## WHAT THE TASK REQUIRES:
Repeat the entire listing exactly. Omit all pictures.

RAW DATA Start Marker

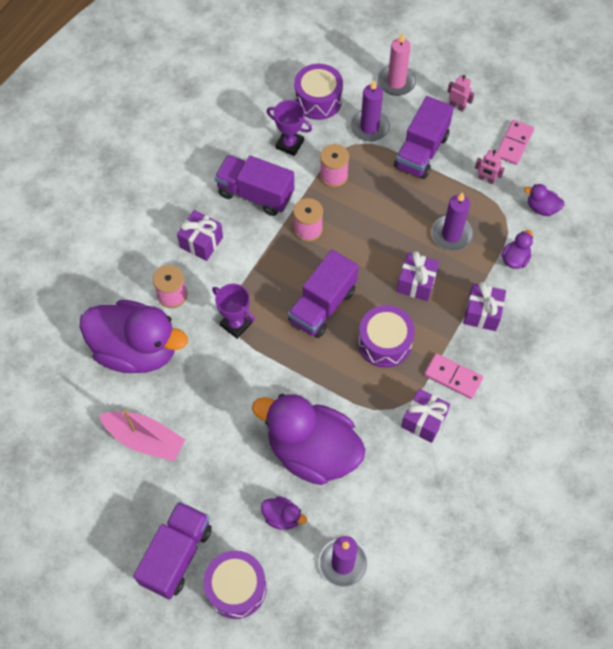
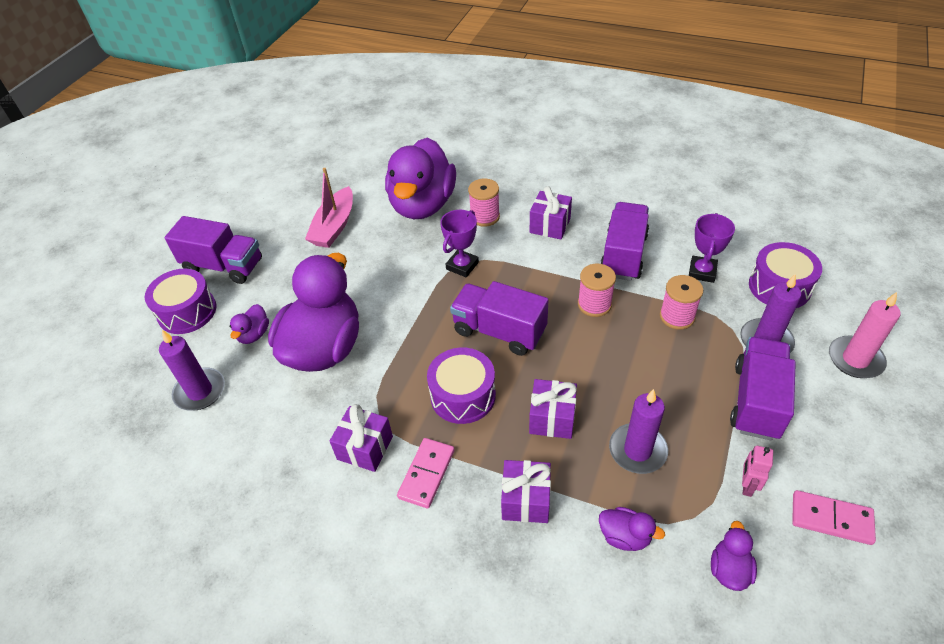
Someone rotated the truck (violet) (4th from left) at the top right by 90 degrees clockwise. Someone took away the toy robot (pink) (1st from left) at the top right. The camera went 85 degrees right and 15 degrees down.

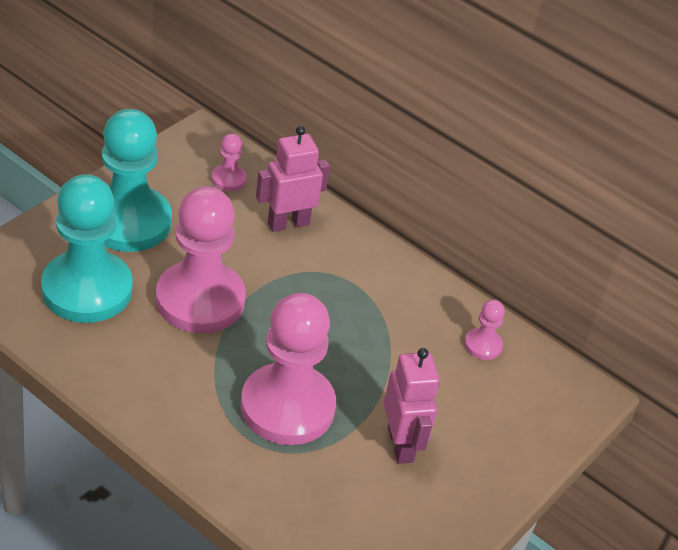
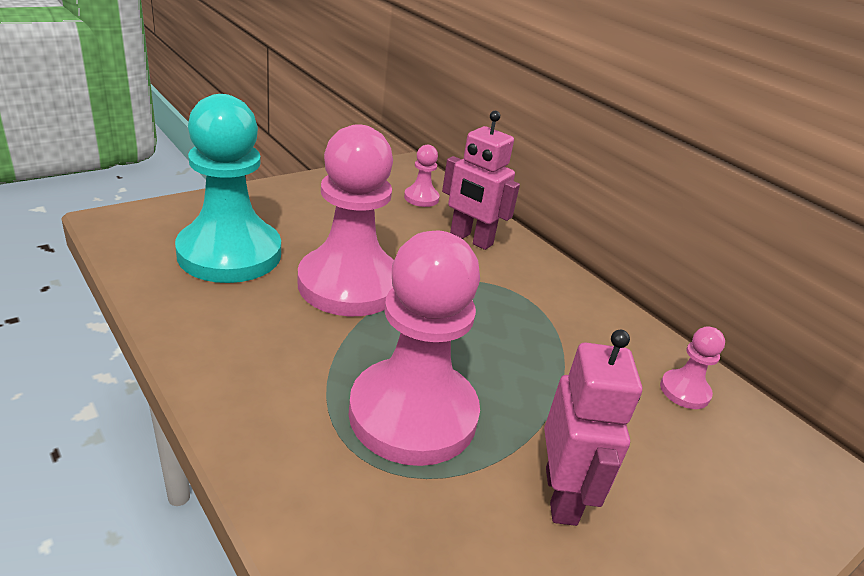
Someone took away the chess pawn (turquoise) (2nd from left) at the top left. Someone rotated the toy robot (pink) (1st from left) at the top centre by 135 degrees counterclockwise. The camera went 15 degrees right and 10 degrees down.

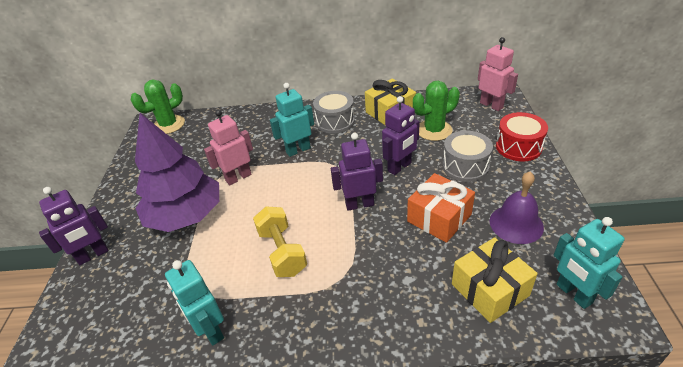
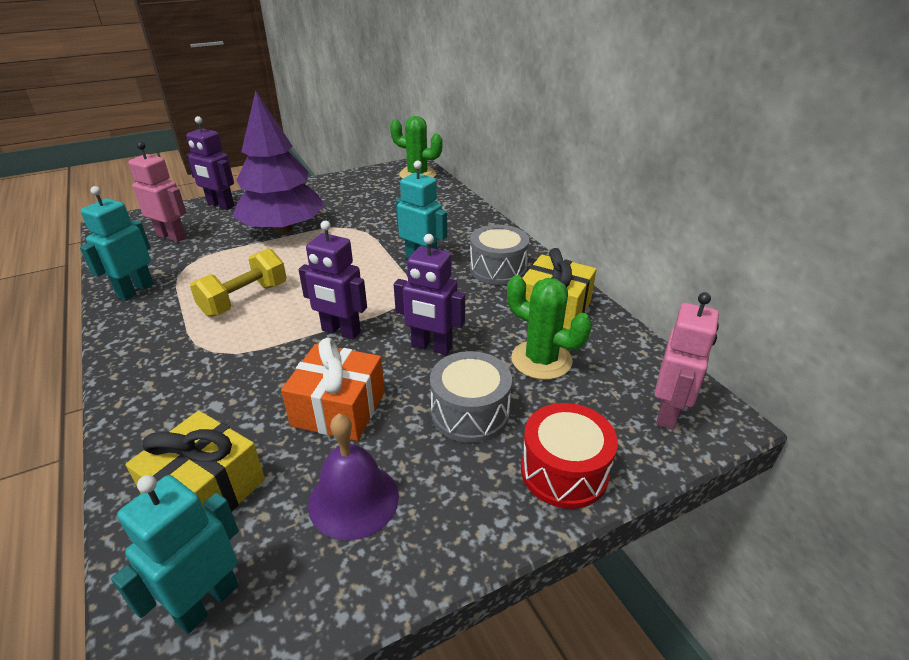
Someone carried the toy robot (pink) (1st from left) from the centre to the top left. Someone rotated the toy robot (violet) (2nd from left) at the centre by 150 degrees clockwise. The camera went 60 degrees right and 5 degrees down.

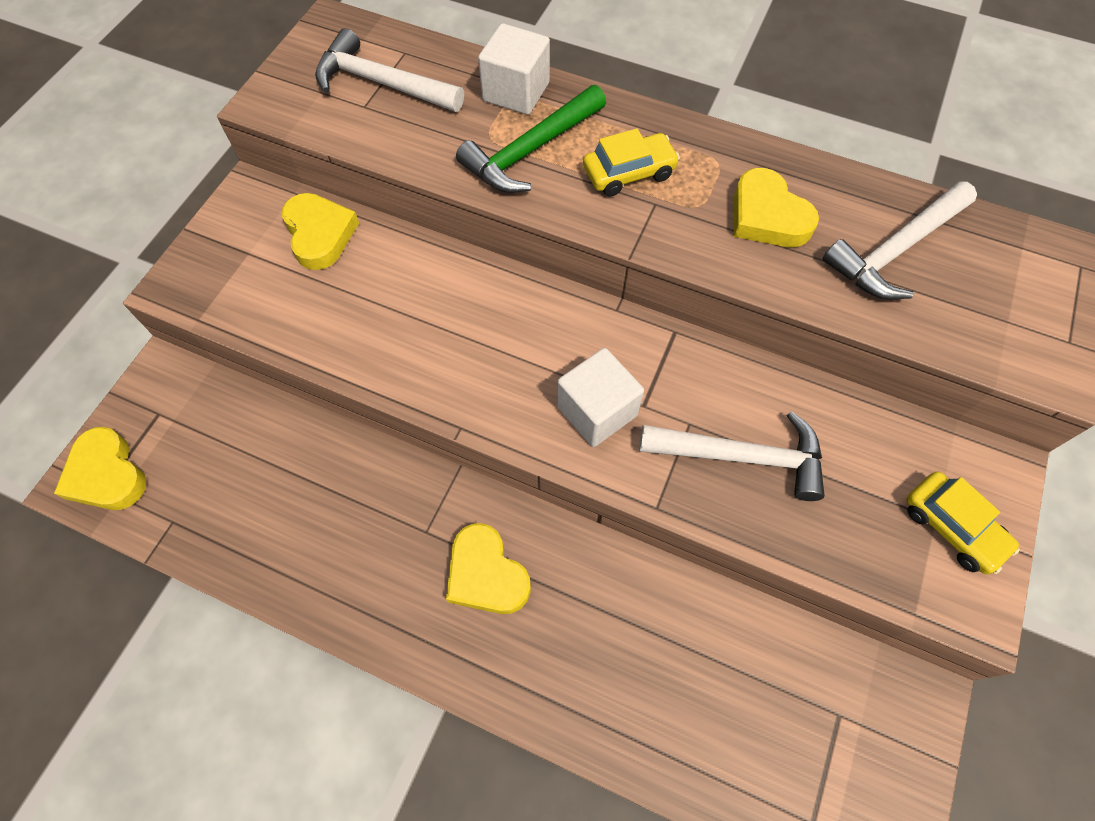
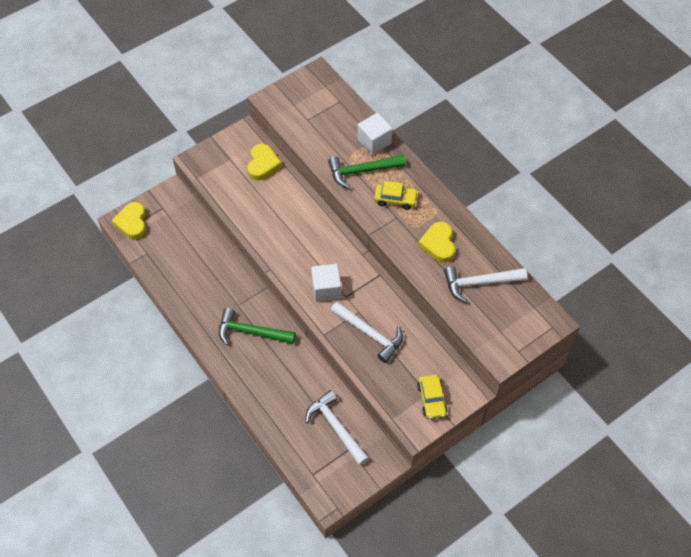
Someone carried the hammer (snow-white) (1st from left) from the top centre to the bottom centre. Someone swapped the love heart (golden) (3rd from left) at the bottom centre for the hammer (emerald) (1st from left) at the centre. The camera went 30 degrees right and 5 degrees down.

RAW DATA End Marker

## RESULT:
Someone rotated the truck (violet) (4th from left) at the top right by 90 degrees clockwise. Someone took away the toy robot (pink) (1st from left) at the top right. The camera went 85 degrees right and 15 degrees down.

Someone took away the chess pawn (turquoise) (2nd from left) at the top left. Someone rotated the toy robot (pink) (1st from left) at the top centre by 135 degrees counterclockwise. The camera went 15 degrees right and 10 degrees down.

Someone carried the toy robot (pink) (1st from left) from the centre to the top left. Someone rotated the toy robot (violet) (2nd from left) at the centre by 150 degrees clockwise. The camera went 60 degrees right and 5 degrees down.

Someone carried the hammer (snow-white) (1st from left) from the top centre to the bottom centre. Someone swapped the love heart (golden) (3rd from left) at the bottom centre for the hammer (emerald) (1st from left) at the centre. The camera went 30 degrees right and 5 degrees down.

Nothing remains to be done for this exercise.